:: Records for this exercise ::

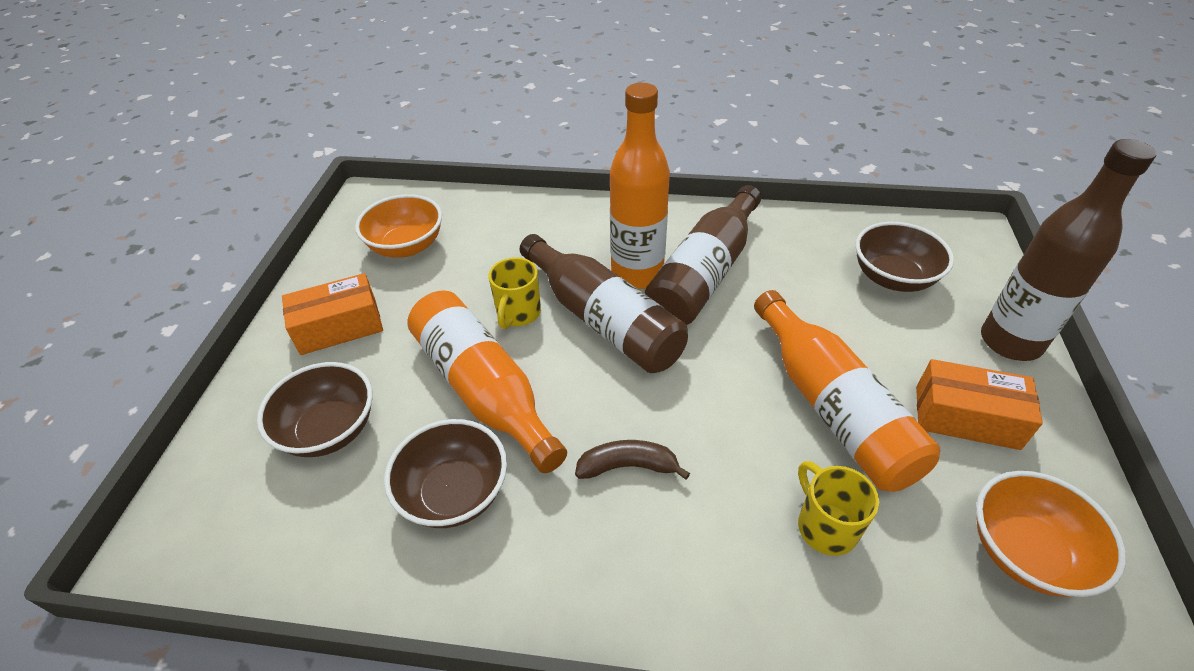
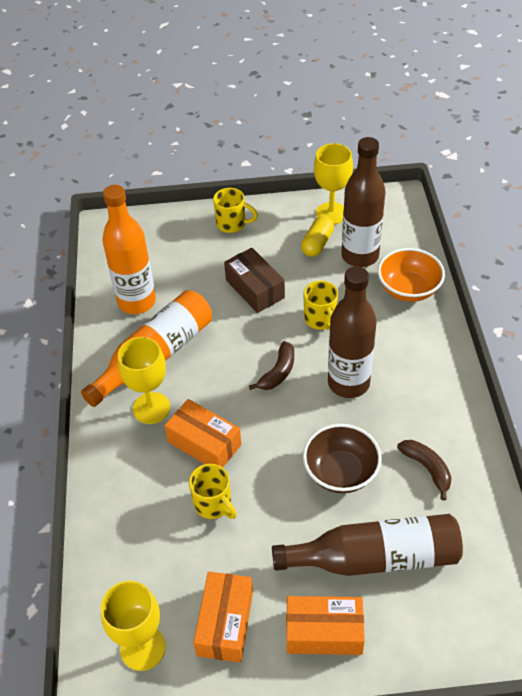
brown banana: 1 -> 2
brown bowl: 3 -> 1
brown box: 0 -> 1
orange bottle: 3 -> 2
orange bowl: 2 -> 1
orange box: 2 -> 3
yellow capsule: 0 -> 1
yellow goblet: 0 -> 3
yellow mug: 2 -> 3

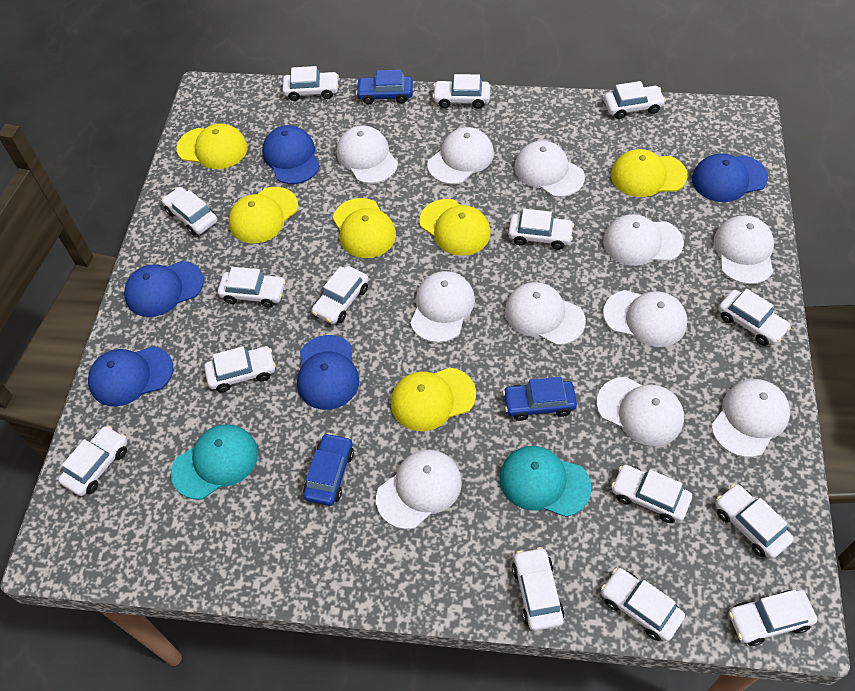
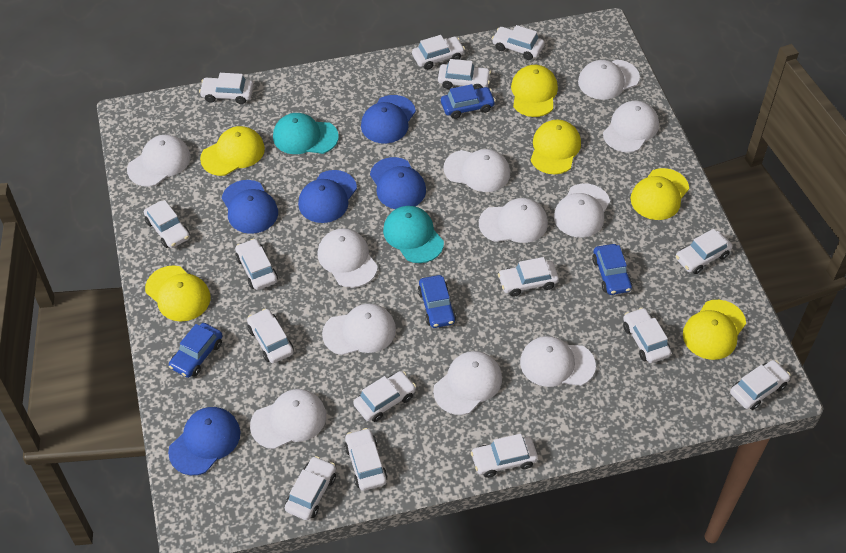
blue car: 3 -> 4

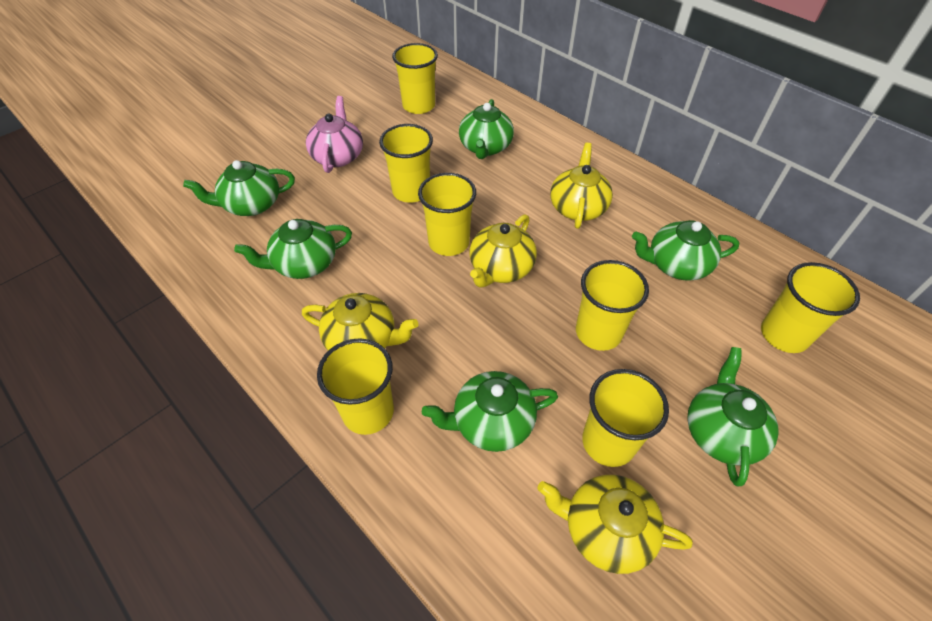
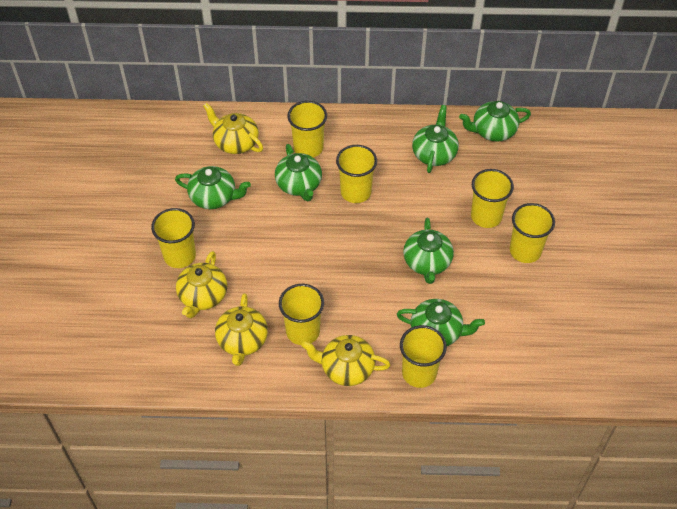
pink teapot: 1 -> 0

:::

**About this exercise:** Whenever a line in the records above contains the string "yellow", copy that line.

**Exercise output:**
yellow capsule: 0 -> 1
yellow goblet: 0 -> 3
yellow mug: 2 -> 3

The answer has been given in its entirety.